PROBLEM STATEMENT
All of the records shown below need to be copied with no differences.

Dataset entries

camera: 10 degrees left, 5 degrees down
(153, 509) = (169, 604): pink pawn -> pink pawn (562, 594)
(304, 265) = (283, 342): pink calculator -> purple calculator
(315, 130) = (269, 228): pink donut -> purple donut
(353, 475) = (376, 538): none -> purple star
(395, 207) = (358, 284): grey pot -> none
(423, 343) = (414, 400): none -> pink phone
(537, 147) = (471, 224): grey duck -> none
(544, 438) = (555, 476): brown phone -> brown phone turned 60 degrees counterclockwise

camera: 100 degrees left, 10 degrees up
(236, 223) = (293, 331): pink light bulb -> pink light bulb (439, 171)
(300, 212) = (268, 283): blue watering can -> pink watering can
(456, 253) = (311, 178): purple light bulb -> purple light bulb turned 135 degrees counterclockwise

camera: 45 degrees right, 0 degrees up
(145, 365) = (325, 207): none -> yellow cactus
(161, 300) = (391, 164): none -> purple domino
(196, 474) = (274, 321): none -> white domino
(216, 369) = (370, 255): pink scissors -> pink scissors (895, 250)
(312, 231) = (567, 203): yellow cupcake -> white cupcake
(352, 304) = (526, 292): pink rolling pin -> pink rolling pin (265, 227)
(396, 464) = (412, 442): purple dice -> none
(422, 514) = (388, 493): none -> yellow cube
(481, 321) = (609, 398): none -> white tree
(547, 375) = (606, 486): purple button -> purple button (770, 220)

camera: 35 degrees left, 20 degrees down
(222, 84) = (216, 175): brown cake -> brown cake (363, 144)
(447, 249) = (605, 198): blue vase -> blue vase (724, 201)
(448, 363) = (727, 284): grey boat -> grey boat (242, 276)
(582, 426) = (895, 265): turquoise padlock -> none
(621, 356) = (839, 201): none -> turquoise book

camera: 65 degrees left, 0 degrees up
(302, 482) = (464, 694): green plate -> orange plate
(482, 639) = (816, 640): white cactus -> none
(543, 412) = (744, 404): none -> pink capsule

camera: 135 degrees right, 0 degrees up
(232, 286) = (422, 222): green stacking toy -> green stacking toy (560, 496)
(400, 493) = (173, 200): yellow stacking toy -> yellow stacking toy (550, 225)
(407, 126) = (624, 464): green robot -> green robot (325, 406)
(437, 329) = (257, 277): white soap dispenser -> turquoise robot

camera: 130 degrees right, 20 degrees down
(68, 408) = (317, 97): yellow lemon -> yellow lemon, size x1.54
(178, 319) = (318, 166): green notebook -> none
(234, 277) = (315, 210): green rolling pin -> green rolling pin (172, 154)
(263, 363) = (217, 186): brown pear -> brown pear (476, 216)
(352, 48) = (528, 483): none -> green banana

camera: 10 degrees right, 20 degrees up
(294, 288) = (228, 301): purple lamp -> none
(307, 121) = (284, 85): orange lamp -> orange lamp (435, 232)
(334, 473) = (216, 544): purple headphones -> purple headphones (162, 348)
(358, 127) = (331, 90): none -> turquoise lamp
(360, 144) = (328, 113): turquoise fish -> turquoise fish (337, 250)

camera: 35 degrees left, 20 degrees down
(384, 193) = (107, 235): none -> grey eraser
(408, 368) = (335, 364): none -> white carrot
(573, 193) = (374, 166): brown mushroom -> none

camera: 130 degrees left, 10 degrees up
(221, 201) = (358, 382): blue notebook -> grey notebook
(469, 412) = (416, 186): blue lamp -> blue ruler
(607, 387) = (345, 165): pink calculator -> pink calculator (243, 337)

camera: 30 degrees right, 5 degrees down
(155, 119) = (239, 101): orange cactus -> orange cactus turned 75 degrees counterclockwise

OUTPUT OF THE TASK
camera: 10 degrees left, 5 degrees down
(153, 509) = (169, 604): pink pawn -> pink pawn (562, 594)
(304, 265) = (283, 342): pink calculator -> purple calculator
(315, 130) = (269, 228): pink donut -> purple donut
(353, 475) = (376, 538): none -> purple star
(395, 207) = (358, 284): grey pot -> none
(423, 343) = (414, 400): none -> pink phone
(537, 147) = (471, 224): grey duck -> none
(544, 438) = (555, 476): brown phone -> brown phone turned 60 degrees counterclockwise

camera: 100 degrees left, 10 degrees up
(236, 223) = (293, 331): pink light bulb -> pink light bulb (439, 171)
(300, 212) = (268, 283): blue watering can -> pink watering can
(456, 253) = (311, 178): purple light bulb -> purple light bulb turned 135 degrees counterclockwise

camera: 45 degrees right, 0 degrees up
(145, 365) = (325, 207): none -> yellow cactus
(161, 300) = (391, 164): none -> purple domino
(196, 474) = (274, 321): none -> white domino
(216, 369) = (370, 255): pink scissors -> pink scissors (895, 250)
(312, 231) = (567, 203): yellow cupcake -> white cupcake
(352, 304) = (526, 292): pink rolling pin -> pink rolling pin (265, 227)
(396, 464) = (412, 442): purple dice -> none
(422, 514) = (388, 493): none -> yellow cube
(481, 321) = (609, 398): none -> white tree
(547, 375) = (606, 486): purple button -> purple button (770, 220)

camera: 35 degrees left, 20 degrees down
(222, 84) = (216, 175): brown cake -> brown cake (363, 144)
(447, 249) = (605, 198): blue vase -> blue vase (724, 201)
(448, 363) = (727, 284): grey boat -> grey boat (242, 276)
(582, 426) = (895, 265): turquoise padlock -> none
(621, 356) = (839, 201): none -> turquoise book

camera: 65 degrees left, 0 degrees up
(302, 482) = (464, 694): green plate -> orange plate
(482, 639) = (816, 640): white cactus -> none
(543, 412) = (744, 404): none -> pink capsule

camera: 135 degrees right, 0 degrees up
(232, 286) = (422, 222): green stacking toy -> green stacking toy (560, 496)
(400, 493) = (173, 200): yellow stacking toy -> yellow stacking toy (550, 225)
(407, 126) = (624, 464): green robot -> green robot (325, 406)
(437, 329) = (257, 277): white soap dispenser -> turquoise robot

camera: 130 degrees right, 20 degrees down
(68, 408) = (317, 97): yellow lemon -> yellow lemon, size x1.54
(178, 319) = (318, 166): green notebook -> none
(234, 277) = (315, 210): green rolling pin -> green rolling pin (172, 154)
(263, 363) = (217, 186): brown pear -> brown pear (476, 216)
(352, 48) = (528, 483): none -> green banana

camera: 10 degrees right, 20 degrees up
(294, 288) = (228, 301): purple lamp -> none
(307, 121) = (284, 85): orange lamp -> orange lamp (435, 232)
(334, 473) = (216, 544): purple headphones -> purple headphones (162, 348)
(358, 127) = (331, 90): none -> turquoise lamp
(360, 144) = (328, 113): turquoise fish -> turquoise fish (337, 250)

camera: 35 degrees left, 20 degrees down
(384, 193) = (107, 235): none -> grey eraser
(408, 368) = (335, 364): none -> white carrot
(573, 193) = (374, 166): brown mushroom -> none

camera: 130 degrees left, 10 degrees up
(221, 201) = (358, 382): blue notebook -> grey notebook
(469, 412) = (416, 186): blue lamp -> blue ruler
(607, 387) = (345, 165): pink calculator -> pink calculator (243, 337)

camera: 30 degrees right, 5 degrees down
(155, 119) = (239, 101): orange cactus -> orange cactus turned 75 degrees counterclockwise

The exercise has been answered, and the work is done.